Your response should consist of the entire listing, transcribed exactly, with every image left out.

%%

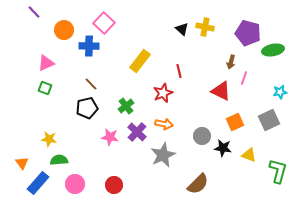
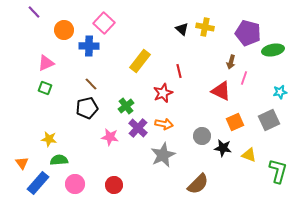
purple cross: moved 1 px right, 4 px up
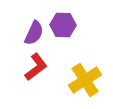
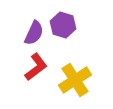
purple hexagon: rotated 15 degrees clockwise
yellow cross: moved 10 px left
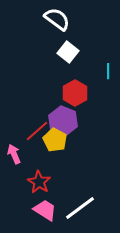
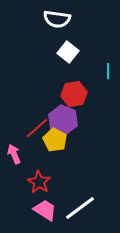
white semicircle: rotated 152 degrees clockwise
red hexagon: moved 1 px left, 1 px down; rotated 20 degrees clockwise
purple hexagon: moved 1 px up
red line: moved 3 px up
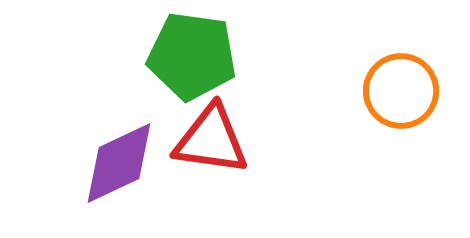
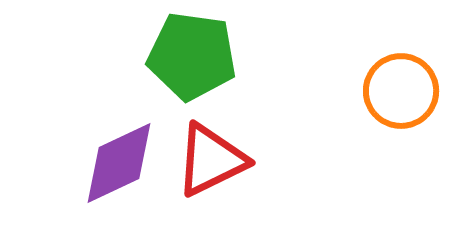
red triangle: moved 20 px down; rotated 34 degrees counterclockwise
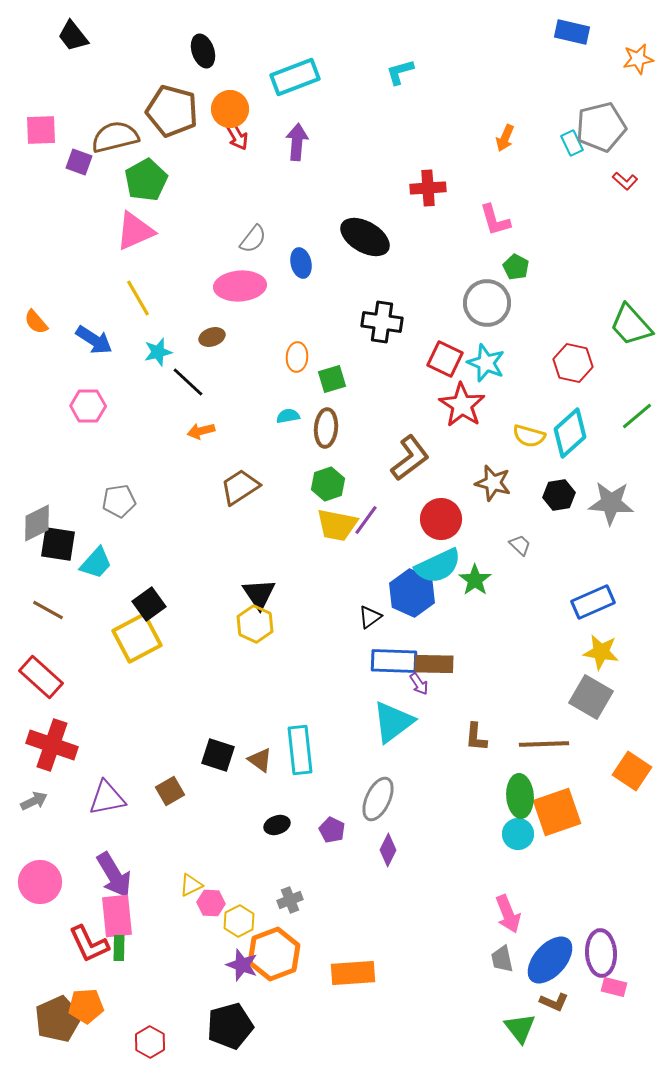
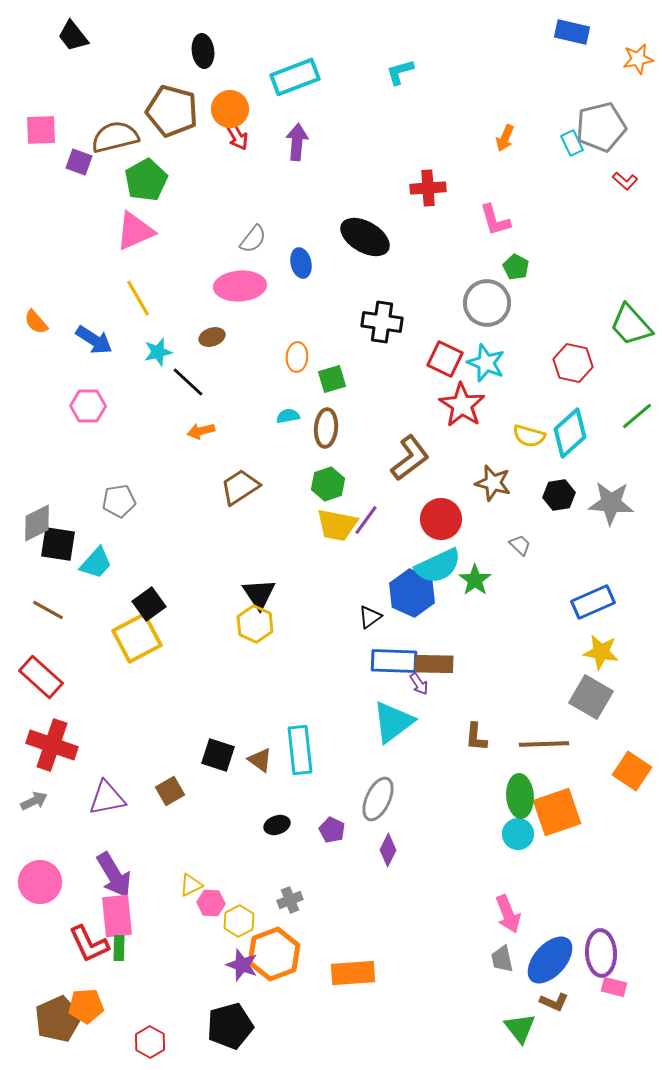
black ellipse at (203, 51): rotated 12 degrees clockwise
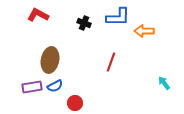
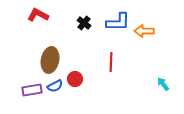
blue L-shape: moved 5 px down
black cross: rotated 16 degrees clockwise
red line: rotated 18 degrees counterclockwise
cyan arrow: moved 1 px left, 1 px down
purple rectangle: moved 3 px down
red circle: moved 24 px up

%%

__SOLUTION TO THIS PROBLEM__:
purple cross: moved 1 px right, 4 px up
purple hexagon: rotated 15 degrees clockwise
yellow cross: moved 10 px left
white semicircle: rotated 152 degrees clockwise
red hexagon: moved 1 px left, 1 px down; rotated 20 degrees clockwise
purple hexagon: moved 1 px up
red line: moved 3 px up
red triangle: moved 20 px down; rotated 34 degrees counterclockwise
black ellipse at (203, 51): rotated 12 degrees clockwise
blue L-shape: moved 5 px down
black cross: rotated 16 degrees clockwise
red line: rotated 18 degrees counterclockwise
cyan arrow: moved 1 px left, 1 px down
purple rectangle: moved 3 px down
red circle: moved 24 px up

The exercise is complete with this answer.